▸ **PROBLEM REQUIREMENTS**
The result should be all the records, exact and complete, without a single picture.

━━ INFORMATION SUPPLIED ━━

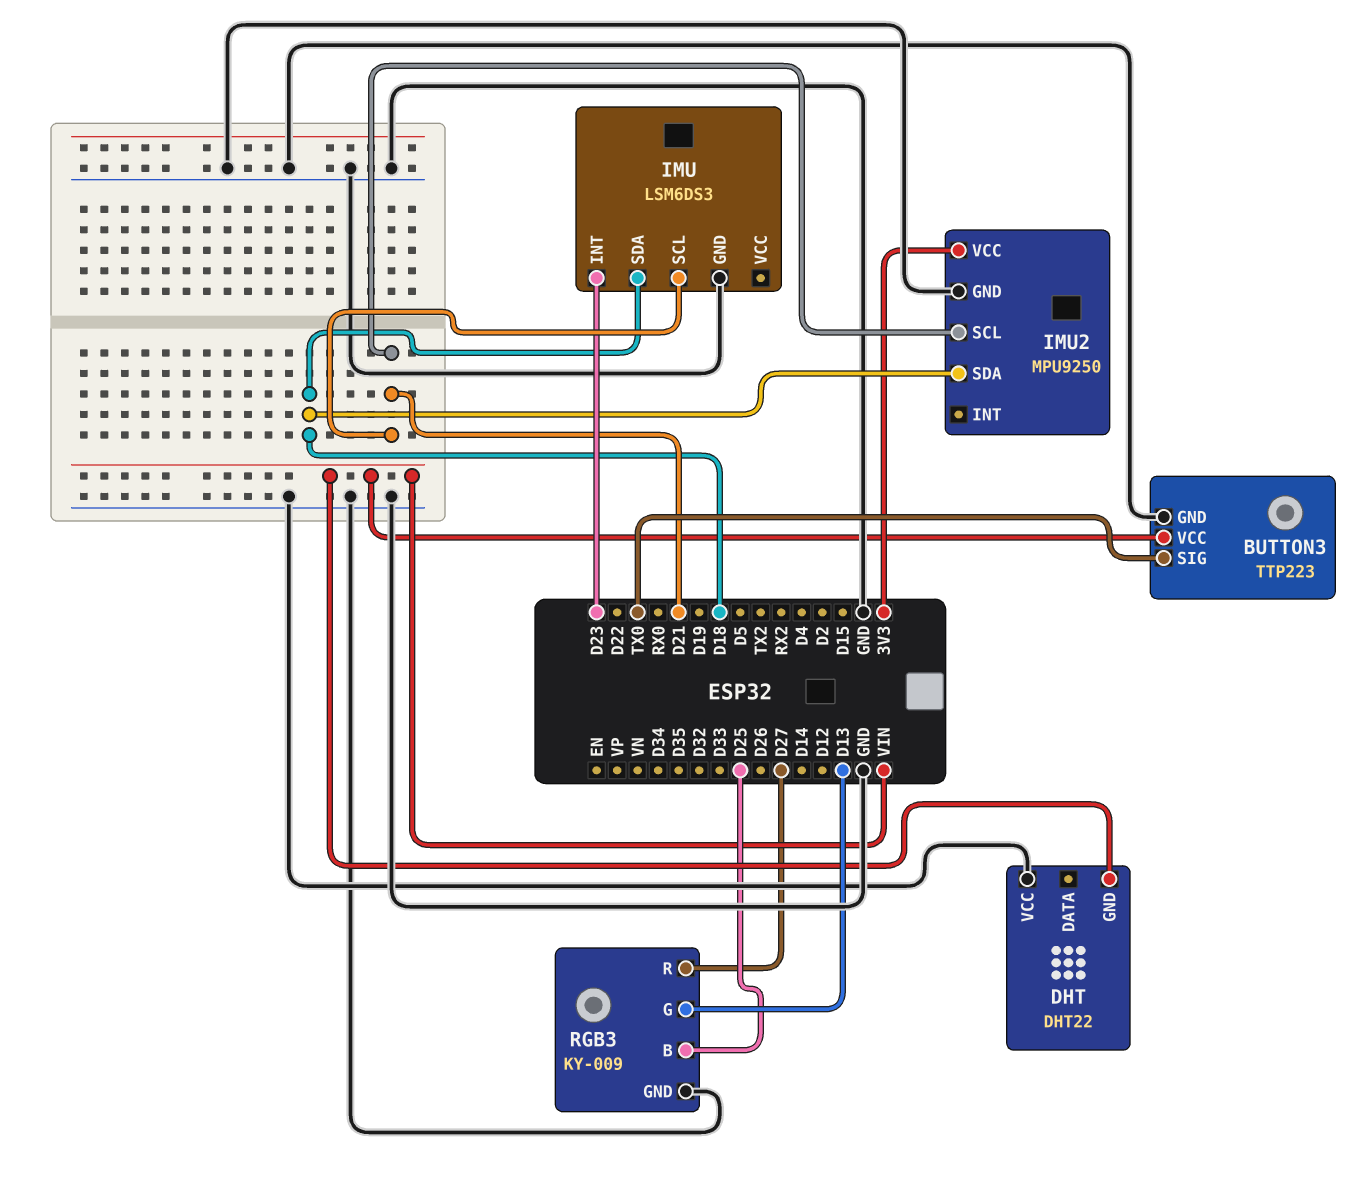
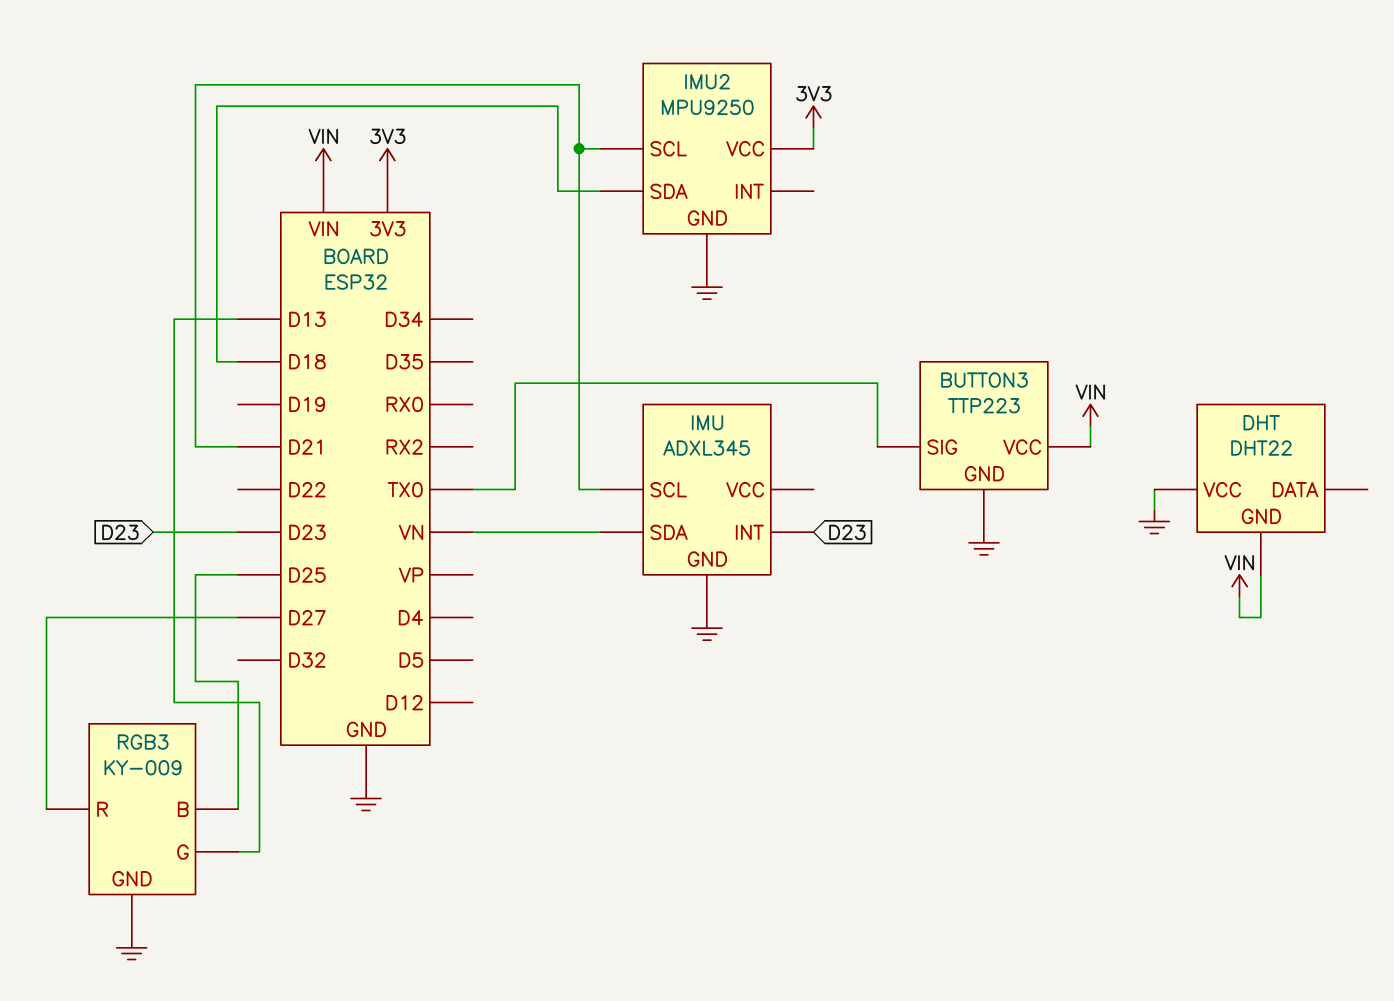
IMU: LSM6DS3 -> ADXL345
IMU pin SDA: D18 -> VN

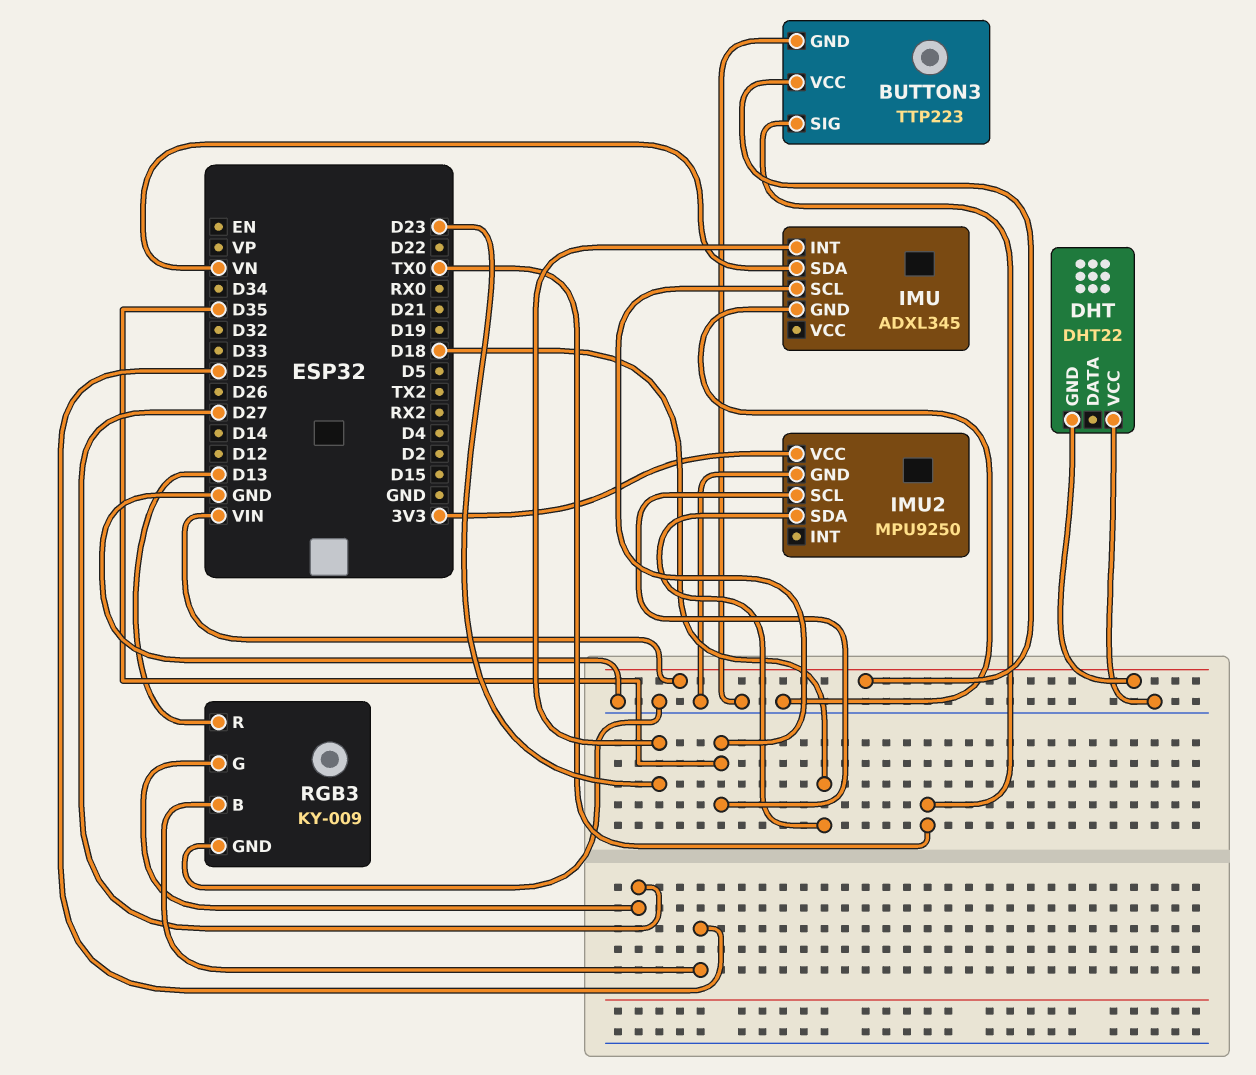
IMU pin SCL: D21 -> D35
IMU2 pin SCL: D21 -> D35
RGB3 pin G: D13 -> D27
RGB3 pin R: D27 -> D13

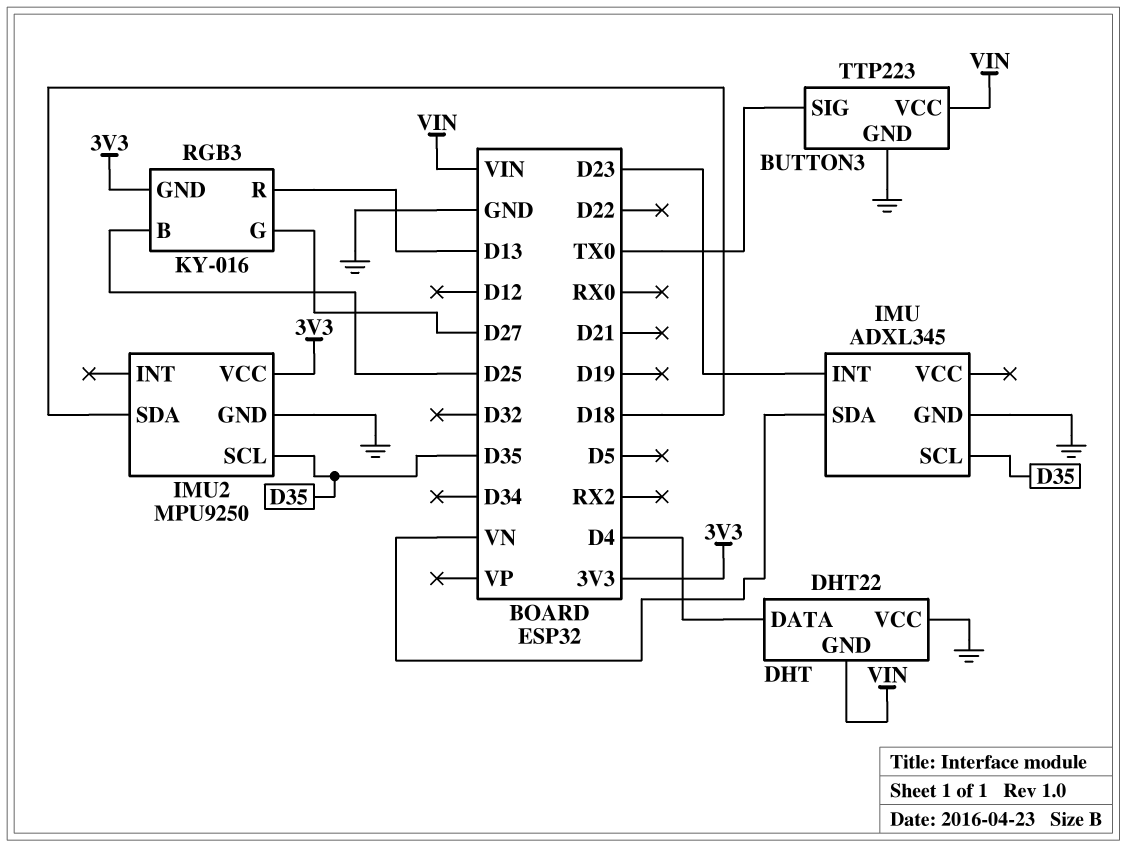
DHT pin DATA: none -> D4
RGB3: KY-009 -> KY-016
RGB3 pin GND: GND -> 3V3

━━━

▸ **TASK RESULT**
IMU: LSM6DS3 -> ADXL345
IMU pin SDA: D18 -> VN

IMU pin SCL: D21 -> D35
IMU2 pin SCL: D21 -> D35
RGB3 pin G: D13 -> D27
RGB3 pin R: D27 -> D13

DHT pin DATA: none -> D4
RGB3: KY-009 -> KY-016
RGB3 pin GND: GND -> 3V3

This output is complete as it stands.